### WORK REQUEST
Check each line of the material below for the string "black", then report how many lines have it, and nothing else.

### DATA FOR THE TASK
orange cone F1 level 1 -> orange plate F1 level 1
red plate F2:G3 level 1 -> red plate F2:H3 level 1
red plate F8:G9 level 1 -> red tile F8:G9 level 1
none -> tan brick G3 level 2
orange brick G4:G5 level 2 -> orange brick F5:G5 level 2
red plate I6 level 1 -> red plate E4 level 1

* * *

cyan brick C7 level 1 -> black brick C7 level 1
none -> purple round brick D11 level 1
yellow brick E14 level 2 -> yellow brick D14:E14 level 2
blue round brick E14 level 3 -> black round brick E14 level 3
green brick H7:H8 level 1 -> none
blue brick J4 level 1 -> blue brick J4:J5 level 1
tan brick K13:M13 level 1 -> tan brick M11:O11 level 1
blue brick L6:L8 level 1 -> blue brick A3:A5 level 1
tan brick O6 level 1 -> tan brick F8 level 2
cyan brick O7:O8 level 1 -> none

...

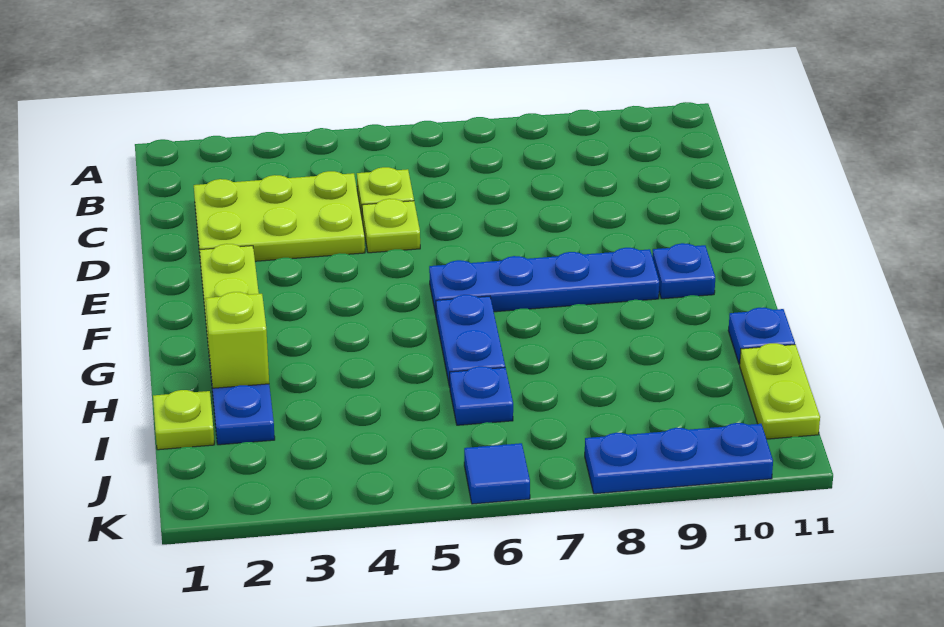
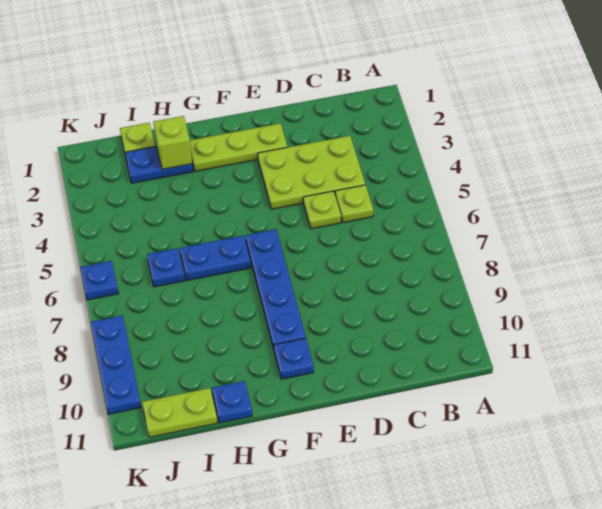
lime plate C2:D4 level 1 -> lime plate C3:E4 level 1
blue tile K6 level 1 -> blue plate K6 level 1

### RESULT FOR THIS TASK
2